(EXTRACTED DATA Opens)
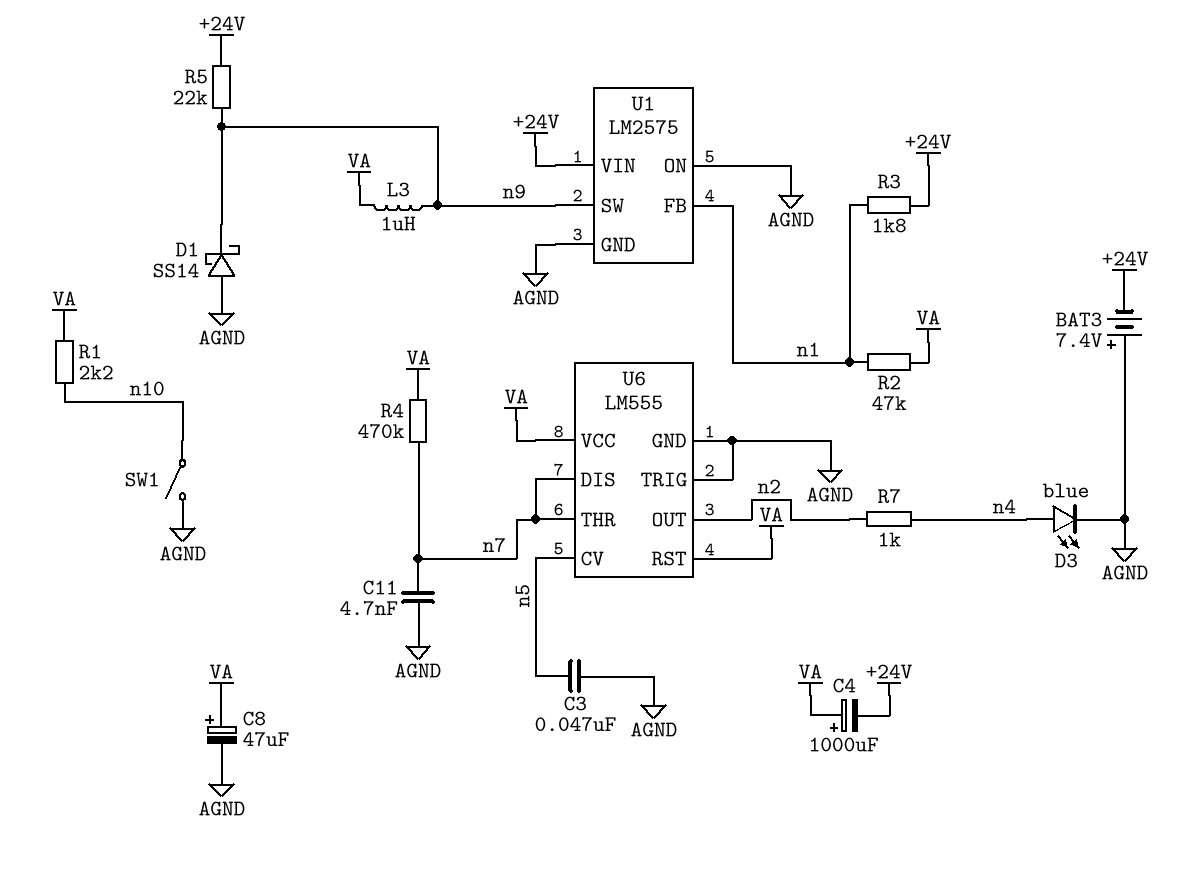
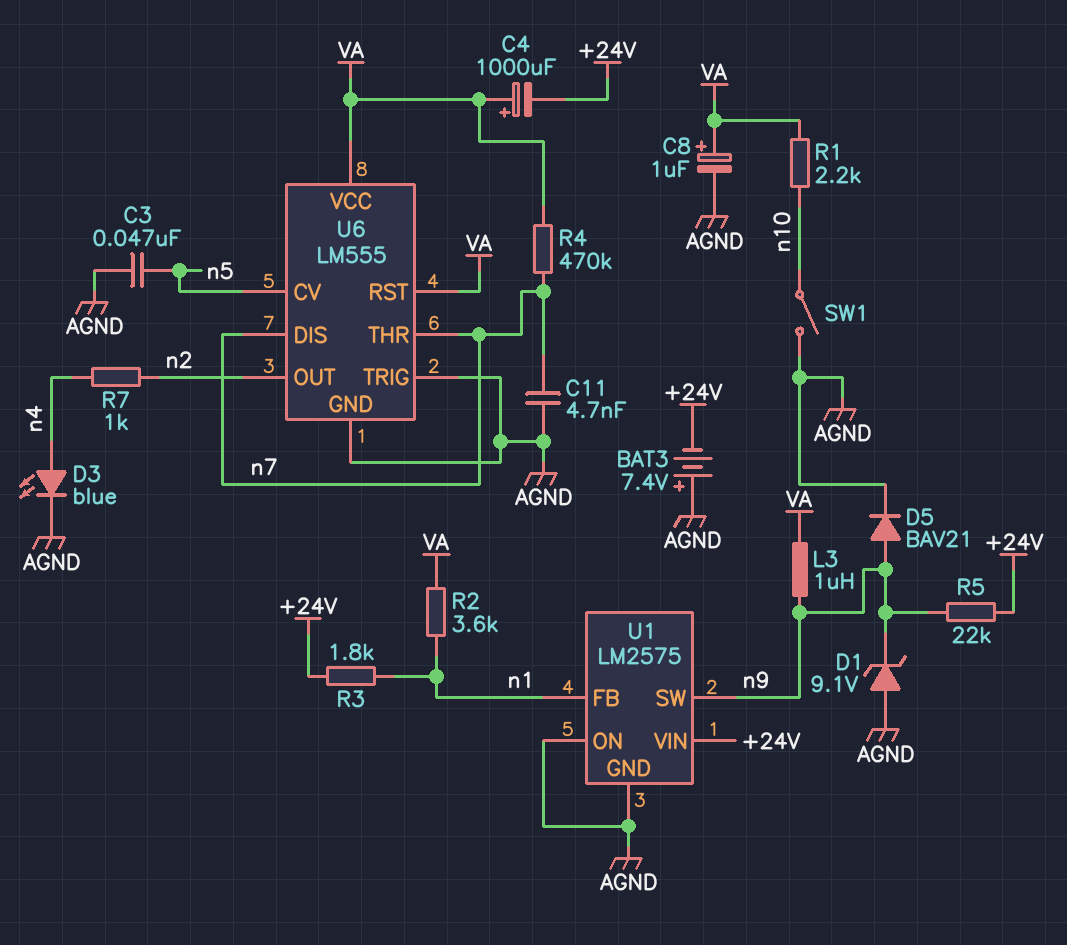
C8: 47uF (plus VA, minus AGND) -> 1uF (plus VA, minus AGND)
D1: schottky SS14 (A AGND, K n9) -> zener 9.1V (A AGND, K n9)
D5: none -> diode BAV21 (A n9, K AGND)
R2: 47k (VA, n1) -> 3.6k (VA, n1)

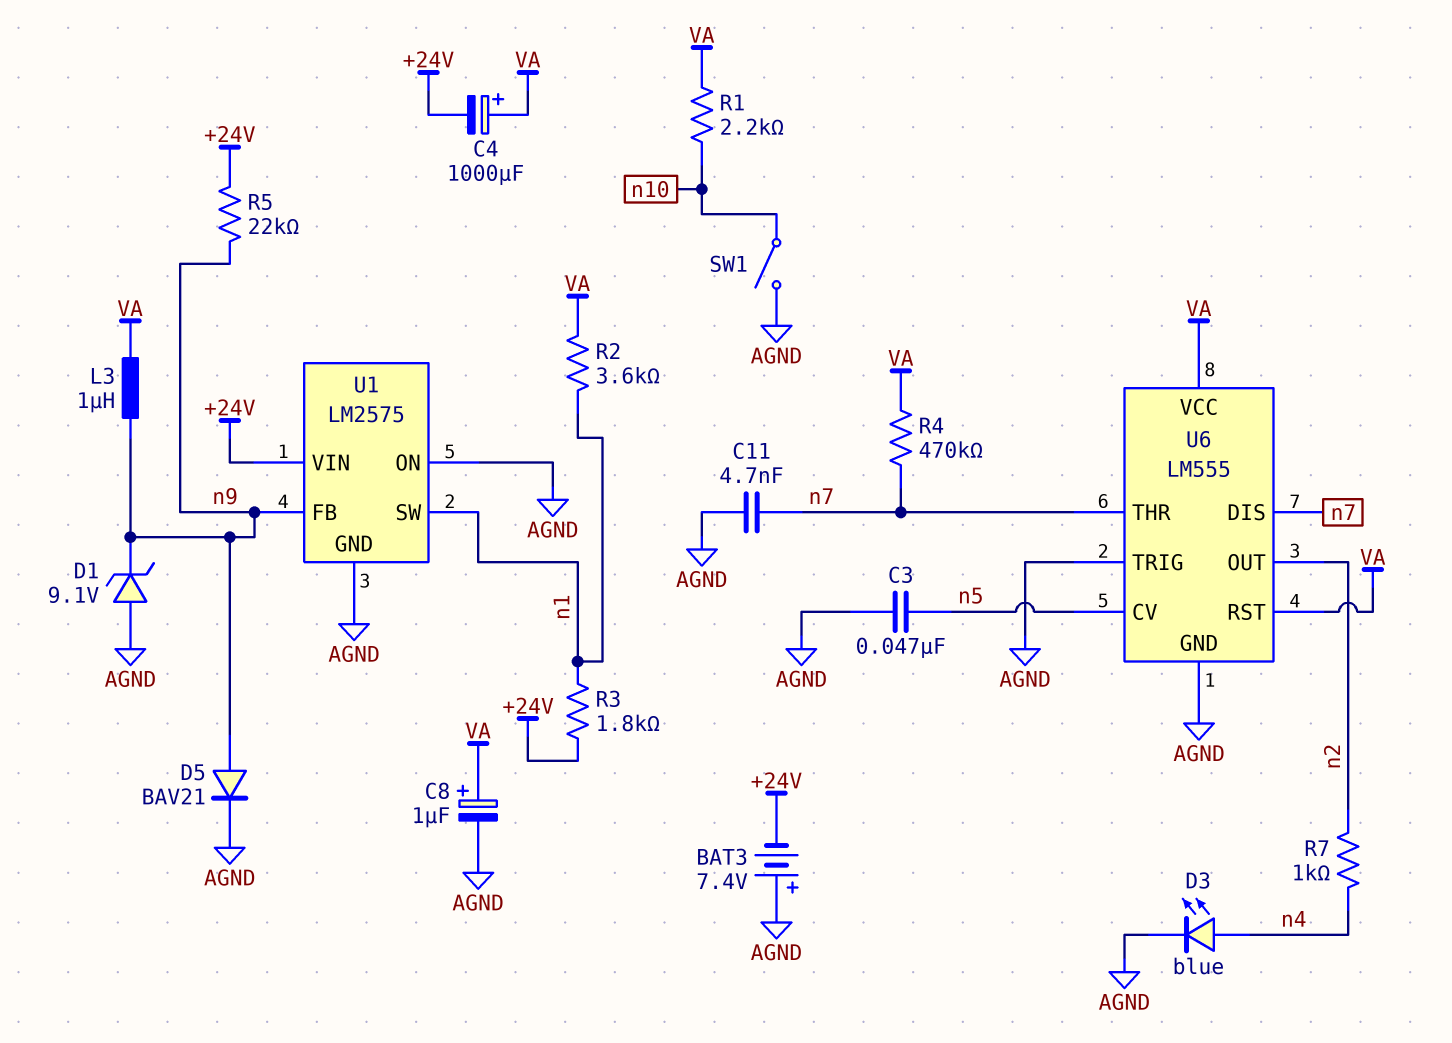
U1 pin FB: n1 -> n9
U1 pin SW: n9 -> n1

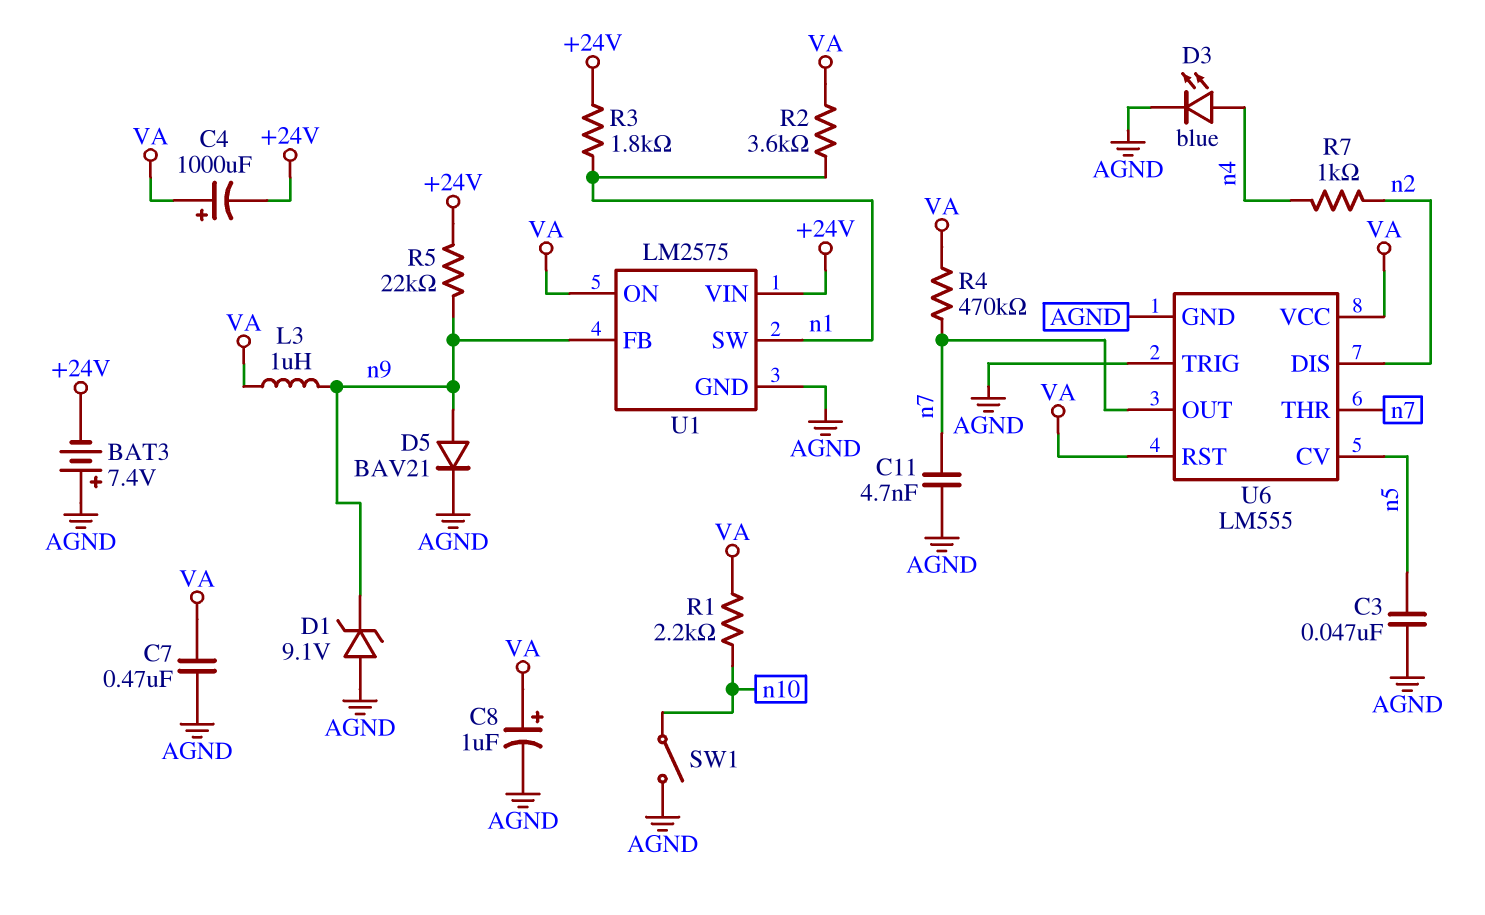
C7: none -> 470nF (AGND, VA)
U1 pin ON: AGND -> VA
U6 pin DIS: n7 -> n2
U6 pin OUT: n2 -> n7

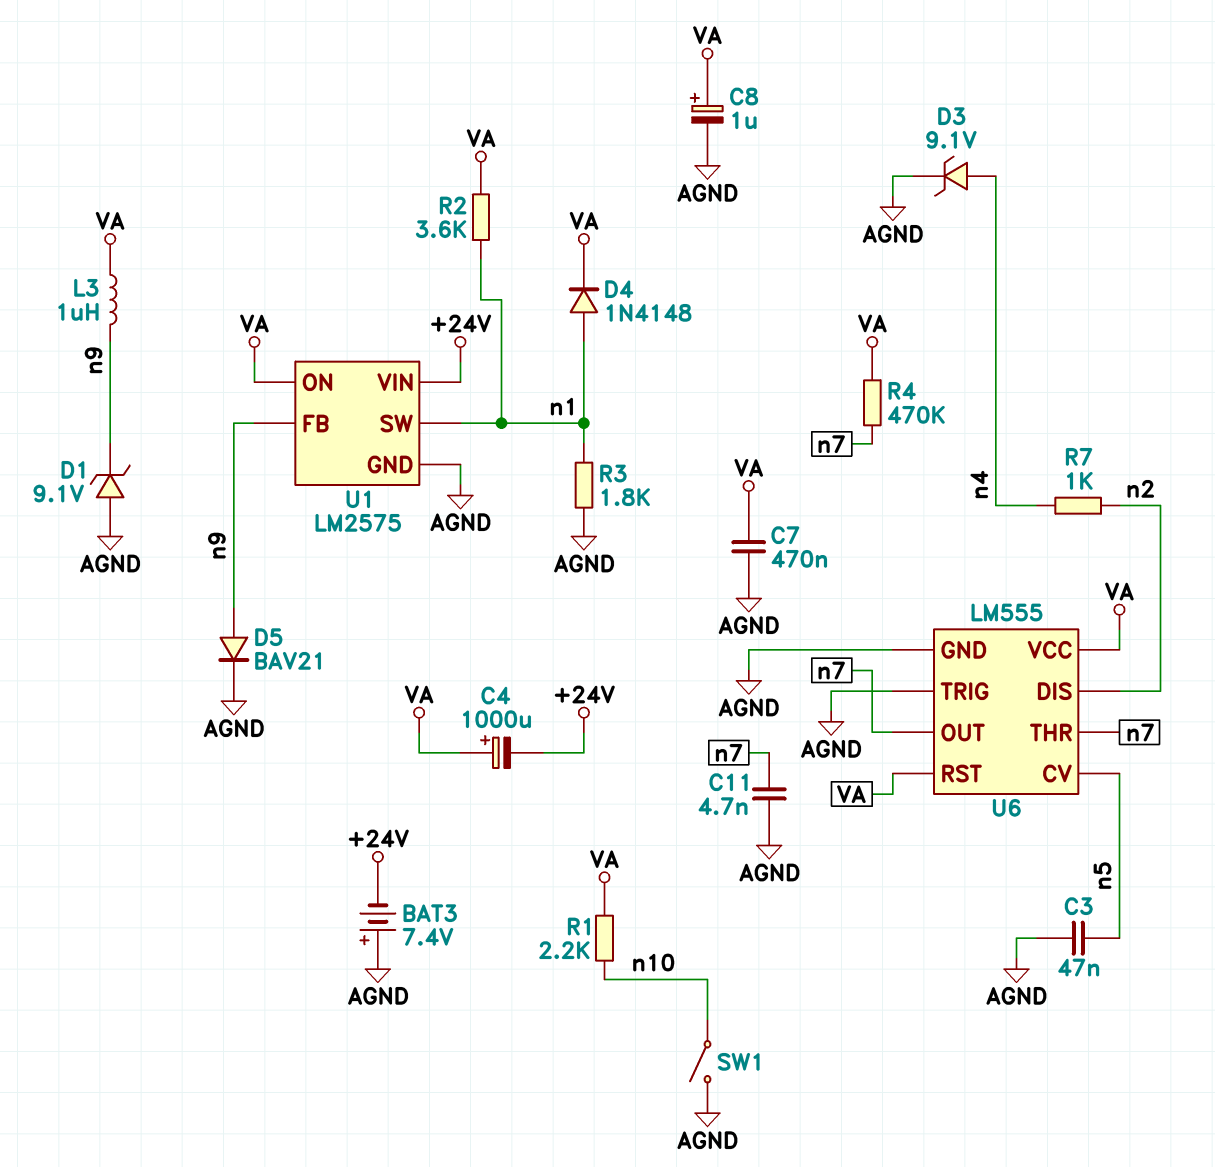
D3: LED blue (A n4, K AGND) -> zener 9.1V (A n4, K AGND)
D4: none -> diode 1N4148 (A n1, K VA)
R3: 1.8k (+24V, n1) -> 1.8k (AGND, n1)
R5: 22k (+24V, n9) -> none

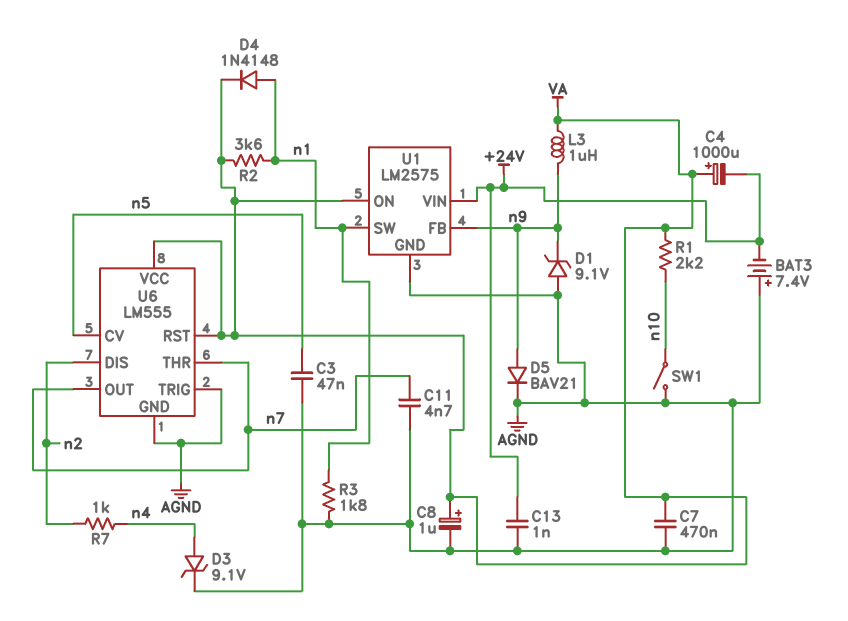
C13: none -> 1nF (+24V, AGND)
R4: 470k (VA, n7) -> none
(EXTRACTED DATA Closes)
§ ASSIGNED TASK: Copy all lines from the material that hold "none".

§ SOLUTION TO THIS EXERCISE:
D5: none -> diode BAV21 (A n9, K AGND)
C7: none -> 470nF (AGND, VA)
D4: none -> diode 1N4148 (A n1, K VA)
R5: 22k (+24V, n9) -> none
C13: none -> 1nF (+24V, AGND)
R4: 470k (VA, n7) -> none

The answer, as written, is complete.